The exercise —
State how many lines of the listing below contain the string "Clarinette", where case counts. Give only the number.

Records
# # #
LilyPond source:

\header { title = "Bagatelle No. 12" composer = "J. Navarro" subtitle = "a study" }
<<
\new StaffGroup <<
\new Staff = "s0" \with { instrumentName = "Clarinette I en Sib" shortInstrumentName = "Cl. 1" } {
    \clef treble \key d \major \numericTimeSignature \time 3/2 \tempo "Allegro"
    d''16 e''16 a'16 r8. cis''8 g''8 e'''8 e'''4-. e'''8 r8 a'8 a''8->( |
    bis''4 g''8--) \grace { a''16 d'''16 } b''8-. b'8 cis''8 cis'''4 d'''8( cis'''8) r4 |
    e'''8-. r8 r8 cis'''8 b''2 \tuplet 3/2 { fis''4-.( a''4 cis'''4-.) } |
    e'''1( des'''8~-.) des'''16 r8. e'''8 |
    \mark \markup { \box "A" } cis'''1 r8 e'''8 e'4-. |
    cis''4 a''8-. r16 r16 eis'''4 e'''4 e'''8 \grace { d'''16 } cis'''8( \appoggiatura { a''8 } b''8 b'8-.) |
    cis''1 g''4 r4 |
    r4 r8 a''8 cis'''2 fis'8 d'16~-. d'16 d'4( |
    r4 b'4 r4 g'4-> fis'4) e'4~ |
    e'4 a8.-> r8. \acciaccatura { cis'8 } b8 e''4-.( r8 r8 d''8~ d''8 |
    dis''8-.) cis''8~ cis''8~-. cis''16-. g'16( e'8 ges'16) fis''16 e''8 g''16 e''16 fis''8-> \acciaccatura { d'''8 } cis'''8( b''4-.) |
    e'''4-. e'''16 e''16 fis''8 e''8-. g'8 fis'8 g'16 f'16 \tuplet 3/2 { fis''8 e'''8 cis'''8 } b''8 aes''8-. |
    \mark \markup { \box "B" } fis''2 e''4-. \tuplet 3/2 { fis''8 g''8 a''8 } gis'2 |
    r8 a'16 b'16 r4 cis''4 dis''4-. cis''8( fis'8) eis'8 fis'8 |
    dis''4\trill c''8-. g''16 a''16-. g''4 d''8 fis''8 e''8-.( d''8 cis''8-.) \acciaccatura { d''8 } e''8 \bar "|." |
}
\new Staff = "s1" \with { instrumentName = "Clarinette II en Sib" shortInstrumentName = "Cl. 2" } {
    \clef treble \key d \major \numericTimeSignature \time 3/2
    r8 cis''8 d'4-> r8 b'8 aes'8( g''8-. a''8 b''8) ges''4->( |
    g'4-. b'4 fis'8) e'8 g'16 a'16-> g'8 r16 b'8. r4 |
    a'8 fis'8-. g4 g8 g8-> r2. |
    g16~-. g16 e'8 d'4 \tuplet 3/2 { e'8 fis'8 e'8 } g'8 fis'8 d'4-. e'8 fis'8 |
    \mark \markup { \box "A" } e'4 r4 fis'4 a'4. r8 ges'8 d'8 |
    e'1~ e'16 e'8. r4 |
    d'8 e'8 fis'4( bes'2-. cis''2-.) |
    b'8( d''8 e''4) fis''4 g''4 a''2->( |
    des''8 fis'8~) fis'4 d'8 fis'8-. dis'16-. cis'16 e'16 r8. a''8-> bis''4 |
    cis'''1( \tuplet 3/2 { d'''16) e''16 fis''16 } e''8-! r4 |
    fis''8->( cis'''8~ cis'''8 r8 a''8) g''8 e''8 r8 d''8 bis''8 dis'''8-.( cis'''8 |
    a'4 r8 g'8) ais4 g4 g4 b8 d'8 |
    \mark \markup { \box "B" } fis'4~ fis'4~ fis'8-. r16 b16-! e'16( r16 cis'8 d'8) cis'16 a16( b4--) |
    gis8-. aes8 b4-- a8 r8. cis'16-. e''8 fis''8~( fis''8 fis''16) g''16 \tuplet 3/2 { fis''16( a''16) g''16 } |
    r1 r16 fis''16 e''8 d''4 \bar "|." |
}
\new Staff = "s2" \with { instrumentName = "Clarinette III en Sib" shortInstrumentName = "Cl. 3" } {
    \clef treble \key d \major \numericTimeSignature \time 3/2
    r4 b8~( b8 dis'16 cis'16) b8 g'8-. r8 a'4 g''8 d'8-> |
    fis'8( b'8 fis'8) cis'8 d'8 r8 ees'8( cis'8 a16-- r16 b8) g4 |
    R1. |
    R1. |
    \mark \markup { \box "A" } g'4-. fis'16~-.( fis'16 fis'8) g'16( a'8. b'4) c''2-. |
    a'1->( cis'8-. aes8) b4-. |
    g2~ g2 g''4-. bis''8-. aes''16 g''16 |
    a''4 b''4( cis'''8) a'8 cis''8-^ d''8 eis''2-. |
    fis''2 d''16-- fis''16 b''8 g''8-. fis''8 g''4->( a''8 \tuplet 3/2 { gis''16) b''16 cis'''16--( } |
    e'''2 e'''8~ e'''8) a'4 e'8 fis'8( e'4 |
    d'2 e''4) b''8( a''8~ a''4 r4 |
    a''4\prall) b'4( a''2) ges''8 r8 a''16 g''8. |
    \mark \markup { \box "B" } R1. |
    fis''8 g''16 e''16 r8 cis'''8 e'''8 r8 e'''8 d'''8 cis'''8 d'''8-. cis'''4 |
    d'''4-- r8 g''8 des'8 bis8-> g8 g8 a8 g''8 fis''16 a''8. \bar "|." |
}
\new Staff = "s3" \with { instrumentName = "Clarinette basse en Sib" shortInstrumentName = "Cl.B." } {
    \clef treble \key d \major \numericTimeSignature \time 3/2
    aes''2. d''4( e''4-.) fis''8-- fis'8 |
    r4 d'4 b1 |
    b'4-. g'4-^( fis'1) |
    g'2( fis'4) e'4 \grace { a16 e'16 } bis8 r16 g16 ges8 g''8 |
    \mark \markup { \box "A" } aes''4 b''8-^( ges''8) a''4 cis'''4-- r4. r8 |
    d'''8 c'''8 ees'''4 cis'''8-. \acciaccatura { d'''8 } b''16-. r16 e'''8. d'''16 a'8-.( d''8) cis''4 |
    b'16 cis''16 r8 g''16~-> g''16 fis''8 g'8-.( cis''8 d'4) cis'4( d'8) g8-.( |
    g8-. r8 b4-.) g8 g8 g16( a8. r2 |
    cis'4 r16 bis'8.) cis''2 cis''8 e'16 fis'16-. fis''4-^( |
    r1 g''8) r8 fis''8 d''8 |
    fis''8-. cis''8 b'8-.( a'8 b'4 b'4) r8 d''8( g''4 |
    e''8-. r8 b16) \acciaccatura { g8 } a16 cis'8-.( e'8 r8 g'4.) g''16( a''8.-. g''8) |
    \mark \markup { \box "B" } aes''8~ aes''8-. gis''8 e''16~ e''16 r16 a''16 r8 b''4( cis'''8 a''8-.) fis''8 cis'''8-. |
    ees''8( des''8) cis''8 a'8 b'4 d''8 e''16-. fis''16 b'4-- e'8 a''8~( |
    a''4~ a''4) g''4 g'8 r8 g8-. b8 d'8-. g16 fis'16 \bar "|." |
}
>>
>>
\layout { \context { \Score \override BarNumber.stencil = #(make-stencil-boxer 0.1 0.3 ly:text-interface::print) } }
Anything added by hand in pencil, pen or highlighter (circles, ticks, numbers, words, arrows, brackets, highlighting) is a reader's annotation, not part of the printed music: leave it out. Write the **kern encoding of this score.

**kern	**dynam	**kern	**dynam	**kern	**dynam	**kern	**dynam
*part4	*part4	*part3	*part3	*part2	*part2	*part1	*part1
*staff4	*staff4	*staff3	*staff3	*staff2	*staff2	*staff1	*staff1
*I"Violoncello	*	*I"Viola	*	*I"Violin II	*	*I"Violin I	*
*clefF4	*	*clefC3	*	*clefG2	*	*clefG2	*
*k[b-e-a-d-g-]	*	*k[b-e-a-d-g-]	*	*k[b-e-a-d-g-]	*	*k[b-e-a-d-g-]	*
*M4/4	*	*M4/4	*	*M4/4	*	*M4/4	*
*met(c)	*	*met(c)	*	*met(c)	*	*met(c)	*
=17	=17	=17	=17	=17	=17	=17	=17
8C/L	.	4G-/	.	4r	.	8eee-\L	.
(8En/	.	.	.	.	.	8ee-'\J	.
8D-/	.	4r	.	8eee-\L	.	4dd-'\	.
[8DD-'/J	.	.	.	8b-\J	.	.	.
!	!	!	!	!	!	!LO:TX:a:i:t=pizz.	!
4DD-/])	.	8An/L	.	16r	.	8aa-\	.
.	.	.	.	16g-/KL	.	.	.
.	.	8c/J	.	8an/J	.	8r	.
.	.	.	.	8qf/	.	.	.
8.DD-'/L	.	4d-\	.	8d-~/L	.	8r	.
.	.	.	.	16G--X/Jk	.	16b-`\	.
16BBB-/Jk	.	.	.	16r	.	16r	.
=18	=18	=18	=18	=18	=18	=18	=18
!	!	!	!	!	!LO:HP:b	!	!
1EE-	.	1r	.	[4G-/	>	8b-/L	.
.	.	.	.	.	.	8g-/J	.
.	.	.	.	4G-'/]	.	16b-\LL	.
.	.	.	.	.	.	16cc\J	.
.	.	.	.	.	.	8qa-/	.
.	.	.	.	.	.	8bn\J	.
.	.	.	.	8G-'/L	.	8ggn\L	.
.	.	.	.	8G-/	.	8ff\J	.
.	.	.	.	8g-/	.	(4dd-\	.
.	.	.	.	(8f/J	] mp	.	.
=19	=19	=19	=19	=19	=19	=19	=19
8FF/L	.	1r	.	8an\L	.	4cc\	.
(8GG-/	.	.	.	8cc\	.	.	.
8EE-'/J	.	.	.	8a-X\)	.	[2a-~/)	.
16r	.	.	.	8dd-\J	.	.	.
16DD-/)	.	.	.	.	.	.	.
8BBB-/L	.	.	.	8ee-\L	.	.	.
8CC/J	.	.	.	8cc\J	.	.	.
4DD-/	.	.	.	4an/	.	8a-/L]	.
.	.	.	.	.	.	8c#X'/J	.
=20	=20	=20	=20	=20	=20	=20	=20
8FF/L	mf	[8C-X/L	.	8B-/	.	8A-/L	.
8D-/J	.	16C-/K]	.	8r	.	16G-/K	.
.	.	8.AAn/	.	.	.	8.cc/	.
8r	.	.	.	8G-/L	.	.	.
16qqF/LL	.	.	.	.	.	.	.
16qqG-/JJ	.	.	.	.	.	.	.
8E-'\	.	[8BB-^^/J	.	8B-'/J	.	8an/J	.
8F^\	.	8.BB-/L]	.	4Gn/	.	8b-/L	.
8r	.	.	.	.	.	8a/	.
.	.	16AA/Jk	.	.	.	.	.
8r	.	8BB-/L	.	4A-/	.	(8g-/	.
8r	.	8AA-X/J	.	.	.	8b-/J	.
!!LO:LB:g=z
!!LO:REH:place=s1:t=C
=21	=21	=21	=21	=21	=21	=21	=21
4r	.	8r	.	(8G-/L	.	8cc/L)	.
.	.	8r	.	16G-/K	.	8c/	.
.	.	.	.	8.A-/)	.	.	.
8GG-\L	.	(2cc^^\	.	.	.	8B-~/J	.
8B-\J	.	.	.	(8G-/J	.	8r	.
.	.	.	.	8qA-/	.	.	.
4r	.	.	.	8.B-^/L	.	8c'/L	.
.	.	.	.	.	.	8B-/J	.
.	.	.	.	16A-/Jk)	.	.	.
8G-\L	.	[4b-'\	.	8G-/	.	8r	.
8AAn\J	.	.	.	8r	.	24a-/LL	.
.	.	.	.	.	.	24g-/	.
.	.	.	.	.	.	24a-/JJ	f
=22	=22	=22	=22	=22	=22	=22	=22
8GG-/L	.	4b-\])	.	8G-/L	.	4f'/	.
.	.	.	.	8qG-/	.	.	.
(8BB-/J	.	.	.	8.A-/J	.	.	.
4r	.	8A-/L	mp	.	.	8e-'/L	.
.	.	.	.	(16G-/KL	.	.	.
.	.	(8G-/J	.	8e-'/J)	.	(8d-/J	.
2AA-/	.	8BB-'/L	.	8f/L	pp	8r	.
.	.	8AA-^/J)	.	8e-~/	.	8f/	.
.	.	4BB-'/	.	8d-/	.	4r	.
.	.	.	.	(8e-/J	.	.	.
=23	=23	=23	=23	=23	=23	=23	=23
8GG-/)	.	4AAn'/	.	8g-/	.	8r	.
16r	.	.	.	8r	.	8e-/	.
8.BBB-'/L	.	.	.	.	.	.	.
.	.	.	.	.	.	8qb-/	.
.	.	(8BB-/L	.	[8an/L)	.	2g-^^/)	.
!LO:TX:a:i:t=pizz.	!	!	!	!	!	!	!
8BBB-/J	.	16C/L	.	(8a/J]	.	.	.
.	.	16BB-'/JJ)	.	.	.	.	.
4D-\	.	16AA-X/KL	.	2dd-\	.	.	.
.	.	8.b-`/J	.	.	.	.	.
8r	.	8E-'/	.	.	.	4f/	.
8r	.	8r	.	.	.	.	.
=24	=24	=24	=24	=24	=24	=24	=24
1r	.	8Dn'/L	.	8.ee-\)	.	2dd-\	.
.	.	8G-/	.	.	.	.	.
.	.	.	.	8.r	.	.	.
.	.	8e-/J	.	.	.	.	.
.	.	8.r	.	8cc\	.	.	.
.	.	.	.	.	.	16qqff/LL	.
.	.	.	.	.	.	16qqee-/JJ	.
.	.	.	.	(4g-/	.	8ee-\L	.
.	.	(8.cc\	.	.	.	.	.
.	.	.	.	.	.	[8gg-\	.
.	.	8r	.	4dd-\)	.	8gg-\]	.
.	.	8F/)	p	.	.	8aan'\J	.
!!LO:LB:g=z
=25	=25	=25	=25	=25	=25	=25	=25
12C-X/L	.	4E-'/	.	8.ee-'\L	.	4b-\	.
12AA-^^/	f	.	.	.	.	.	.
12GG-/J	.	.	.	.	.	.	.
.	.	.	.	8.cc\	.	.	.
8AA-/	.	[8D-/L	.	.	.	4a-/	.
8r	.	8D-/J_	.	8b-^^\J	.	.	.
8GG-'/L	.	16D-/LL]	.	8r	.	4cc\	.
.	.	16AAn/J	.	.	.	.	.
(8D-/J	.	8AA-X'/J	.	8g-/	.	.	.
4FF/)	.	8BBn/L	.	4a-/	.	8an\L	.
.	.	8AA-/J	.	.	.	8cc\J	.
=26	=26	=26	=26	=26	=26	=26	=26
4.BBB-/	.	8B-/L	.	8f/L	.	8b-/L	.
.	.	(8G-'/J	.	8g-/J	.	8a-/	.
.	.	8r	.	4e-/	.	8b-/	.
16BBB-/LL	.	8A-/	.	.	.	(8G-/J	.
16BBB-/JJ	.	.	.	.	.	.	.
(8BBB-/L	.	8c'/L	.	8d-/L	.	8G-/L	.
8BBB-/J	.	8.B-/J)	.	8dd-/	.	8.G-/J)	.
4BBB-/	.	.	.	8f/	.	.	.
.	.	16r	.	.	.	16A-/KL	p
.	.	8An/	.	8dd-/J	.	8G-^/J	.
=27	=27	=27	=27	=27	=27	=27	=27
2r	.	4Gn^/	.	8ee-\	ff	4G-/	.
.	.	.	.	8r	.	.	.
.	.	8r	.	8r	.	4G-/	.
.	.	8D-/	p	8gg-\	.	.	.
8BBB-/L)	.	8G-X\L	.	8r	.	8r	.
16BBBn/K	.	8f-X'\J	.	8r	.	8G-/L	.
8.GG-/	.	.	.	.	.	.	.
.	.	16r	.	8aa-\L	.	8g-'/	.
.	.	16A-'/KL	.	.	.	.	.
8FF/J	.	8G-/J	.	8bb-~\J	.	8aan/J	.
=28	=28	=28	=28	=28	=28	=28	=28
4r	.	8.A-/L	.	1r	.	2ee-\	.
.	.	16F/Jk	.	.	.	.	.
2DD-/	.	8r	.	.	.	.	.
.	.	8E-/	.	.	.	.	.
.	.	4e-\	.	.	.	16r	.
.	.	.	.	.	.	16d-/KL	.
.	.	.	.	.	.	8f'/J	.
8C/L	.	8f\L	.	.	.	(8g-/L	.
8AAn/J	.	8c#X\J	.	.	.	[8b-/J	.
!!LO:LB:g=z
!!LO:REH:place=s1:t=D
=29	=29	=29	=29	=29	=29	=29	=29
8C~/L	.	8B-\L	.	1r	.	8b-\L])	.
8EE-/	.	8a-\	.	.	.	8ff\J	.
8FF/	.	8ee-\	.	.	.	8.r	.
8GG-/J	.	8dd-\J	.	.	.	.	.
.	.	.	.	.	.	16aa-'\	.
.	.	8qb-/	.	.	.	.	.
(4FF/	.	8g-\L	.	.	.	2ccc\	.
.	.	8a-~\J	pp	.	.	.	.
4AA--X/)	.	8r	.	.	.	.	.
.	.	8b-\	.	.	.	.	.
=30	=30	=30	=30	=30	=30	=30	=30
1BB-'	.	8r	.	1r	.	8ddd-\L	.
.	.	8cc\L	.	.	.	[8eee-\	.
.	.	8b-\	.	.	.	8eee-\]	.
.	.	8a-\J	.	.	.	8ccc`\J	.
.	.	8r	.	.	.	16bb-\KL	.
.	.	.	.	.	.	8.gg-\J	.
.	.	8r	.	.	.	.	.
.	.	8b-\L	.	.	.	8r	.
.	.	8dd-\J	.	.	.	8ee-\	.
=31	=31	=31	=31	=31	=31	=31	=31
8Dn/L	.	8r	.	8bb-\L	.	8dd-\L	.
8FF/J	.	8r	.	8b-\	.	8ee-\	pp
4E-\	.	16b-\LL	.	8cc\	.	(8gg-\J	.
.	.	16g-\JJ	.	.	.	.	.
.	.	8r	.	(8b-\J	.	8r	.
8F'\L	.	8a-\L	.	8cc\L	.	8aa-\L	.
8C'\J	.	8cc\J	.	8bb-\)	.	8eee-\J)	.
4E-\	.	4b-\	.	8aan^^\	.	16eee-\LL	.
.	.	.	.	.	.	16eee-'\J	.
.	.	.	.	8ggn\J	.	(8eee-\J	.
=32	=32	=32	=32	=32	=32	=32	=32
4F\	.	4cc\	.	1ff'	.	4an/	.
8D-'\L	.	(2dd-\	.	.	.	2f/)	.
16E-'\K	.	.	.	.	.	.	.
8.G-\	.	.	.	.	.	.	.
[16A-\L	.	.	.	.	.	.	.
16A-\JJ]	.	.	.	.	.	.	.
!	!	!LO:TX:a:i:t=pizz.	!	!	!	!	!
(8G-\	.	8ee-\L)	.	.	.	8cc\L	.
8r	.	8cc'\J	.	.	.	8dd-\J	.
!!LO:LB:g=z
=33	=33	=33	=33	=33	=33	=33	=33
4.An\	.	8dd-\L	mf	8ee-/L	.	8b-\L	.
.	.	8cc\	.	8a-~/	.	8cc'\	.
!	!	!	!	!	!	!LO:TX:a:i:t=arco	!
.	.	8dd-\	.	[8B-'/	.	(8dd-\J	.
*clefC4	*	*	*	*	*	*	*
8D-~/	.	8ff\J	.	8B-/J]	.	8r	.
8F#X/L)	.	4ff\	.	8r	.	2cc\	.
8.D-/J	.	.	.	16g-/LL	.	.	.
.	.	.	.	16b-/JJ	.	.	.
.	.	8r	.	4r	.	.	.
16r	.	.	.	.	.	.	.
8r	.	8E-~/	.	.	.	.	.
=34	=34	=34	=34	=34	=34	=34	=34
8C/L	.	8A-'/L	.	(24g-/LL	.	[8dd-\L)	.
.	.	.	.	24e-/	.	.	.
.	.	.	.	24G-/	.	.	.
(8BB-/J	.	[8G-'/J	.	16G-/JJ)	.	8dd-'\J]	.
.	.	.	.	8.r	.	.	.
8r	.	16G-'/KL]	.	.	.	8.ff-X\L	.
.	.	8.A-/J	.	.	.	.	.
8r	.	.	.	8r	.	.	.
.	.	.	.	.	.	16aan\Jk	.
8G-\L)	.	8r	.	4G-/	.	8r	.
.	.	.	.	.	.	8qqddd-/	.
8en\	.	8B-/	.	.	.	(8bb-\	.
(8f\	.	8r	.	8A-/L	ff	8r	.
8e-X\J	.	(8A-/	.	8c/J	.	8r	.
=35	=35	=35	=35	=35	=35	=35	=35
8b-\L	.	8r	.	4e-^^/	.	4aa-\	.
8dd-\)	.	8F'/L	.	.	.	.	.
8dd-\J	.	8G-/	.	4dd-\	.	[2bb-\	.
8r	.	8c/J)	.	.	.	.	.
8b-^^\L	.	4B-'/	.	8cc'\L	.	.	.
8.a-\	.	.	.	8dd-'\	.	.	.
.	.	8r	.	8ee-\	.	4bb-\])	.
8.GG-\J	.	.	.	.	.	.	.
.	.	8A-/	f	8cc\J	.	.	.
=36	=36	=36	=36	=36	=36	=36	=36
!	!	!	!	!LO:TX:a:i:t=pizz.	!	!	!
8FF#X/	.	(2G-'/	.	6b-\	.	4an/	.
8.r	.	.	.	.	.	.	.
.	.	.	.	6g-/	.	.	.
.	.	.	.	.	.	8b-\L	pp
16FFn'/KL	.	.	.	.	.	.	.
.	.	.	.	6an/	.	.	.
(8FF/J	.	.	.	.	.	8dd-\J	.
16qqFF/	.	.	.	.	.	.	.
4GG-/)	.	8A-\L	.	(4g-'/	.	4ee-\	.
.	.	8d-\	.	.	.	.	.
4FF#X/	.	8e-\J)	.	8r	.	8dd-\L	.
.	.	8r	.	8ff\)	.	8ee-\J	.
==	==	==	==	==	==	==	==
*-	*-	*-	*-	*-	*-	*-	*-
# # #
Exercise result —
4